EXERCISE GOAL: Your task is to output, without alteration, each line from the one containing "D2: LED red" through the final line of the records below.

DATASET ENTRIES:
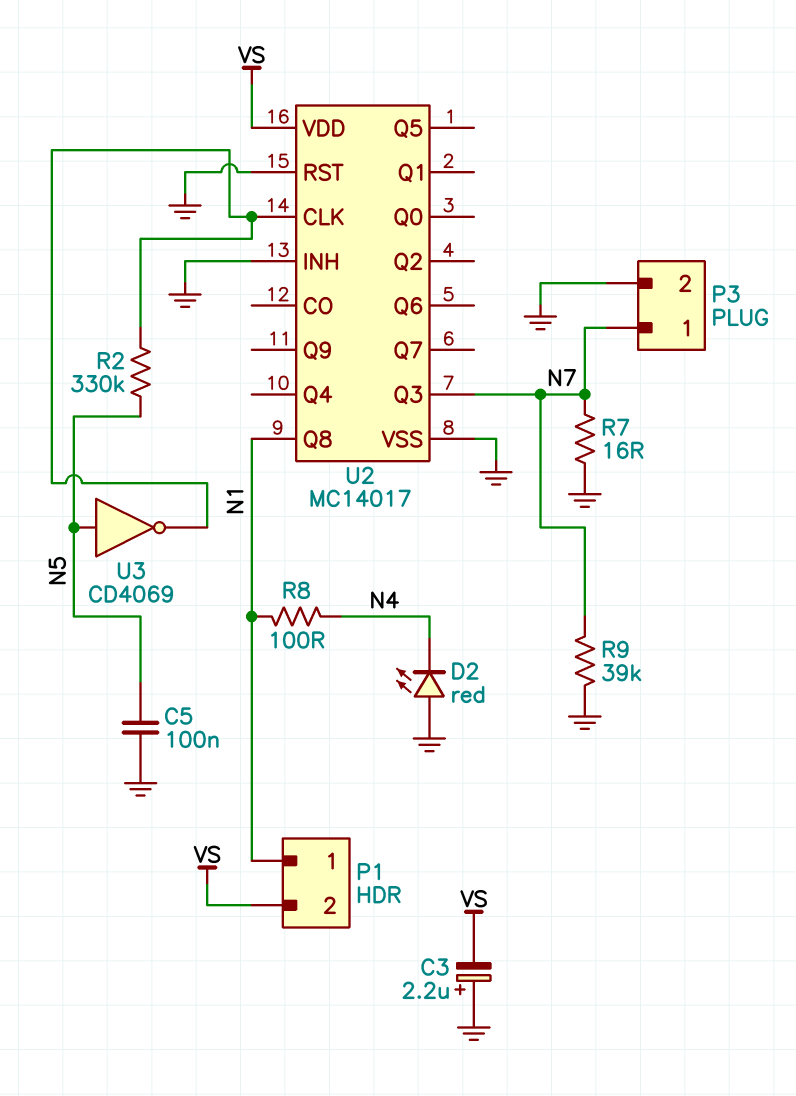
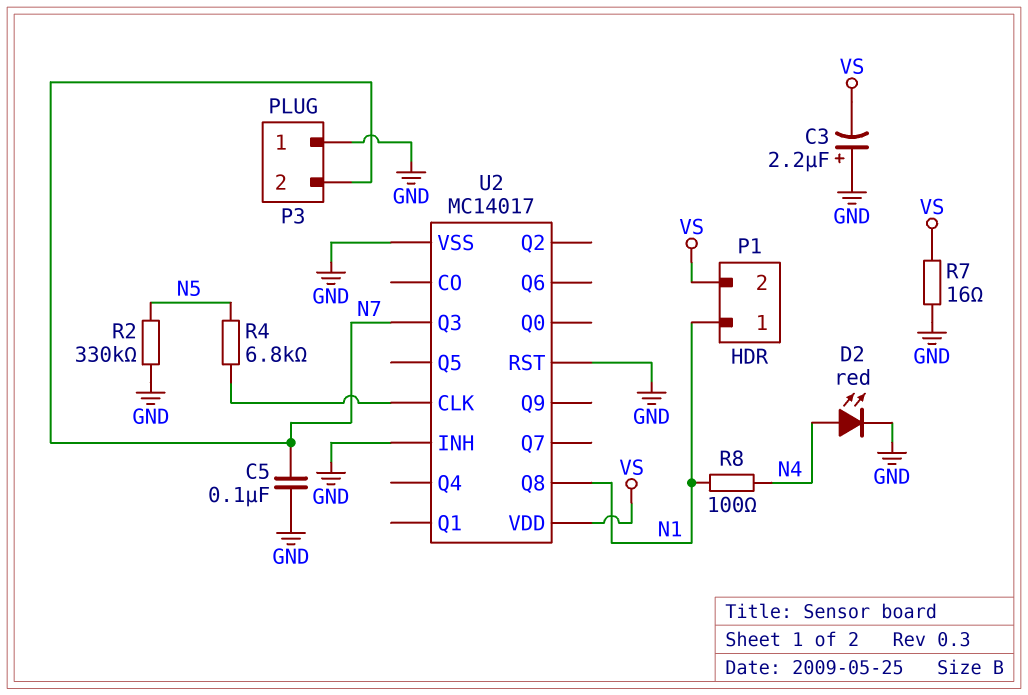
C5: 100nF (GND, N5) -> 100nF (GND, N7)
D2: LED red (A GND, K N4) -> LED red (A N4, K GND)
P3 pin 1: N7 -> GND
P3 pin 2: GND -> N7
R2: 330k (N5, U2/CLK) -> 330k (GND, N5)
R4: none -> 6.8k (N5, U2/CLK)
R7: 16 (GND, N7) -> 16 (GND, VS)
R9: 39k (GND, N7) -> none
U3: NOT CD4069 (in N5, out U2/CLK) -> none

EXERCISE SOLUTION:
D2: LED red (A GND, K N4) -> LED red (A N4, K GND)
P3 pin 1: N7 -> GND
P3 pin 2: GND -> N7
R2: 330k (N5, U2/CLK) -> 330k (GND, N5)
R4: none -> 6.8k (N5, U2/CLK)
R7: 16 (GND, N7) -> 16 (GND, VS)
R9: 39k (GND, N7) -> none
U3: NOT CD4069 (in N5, out U2/CLK) -> none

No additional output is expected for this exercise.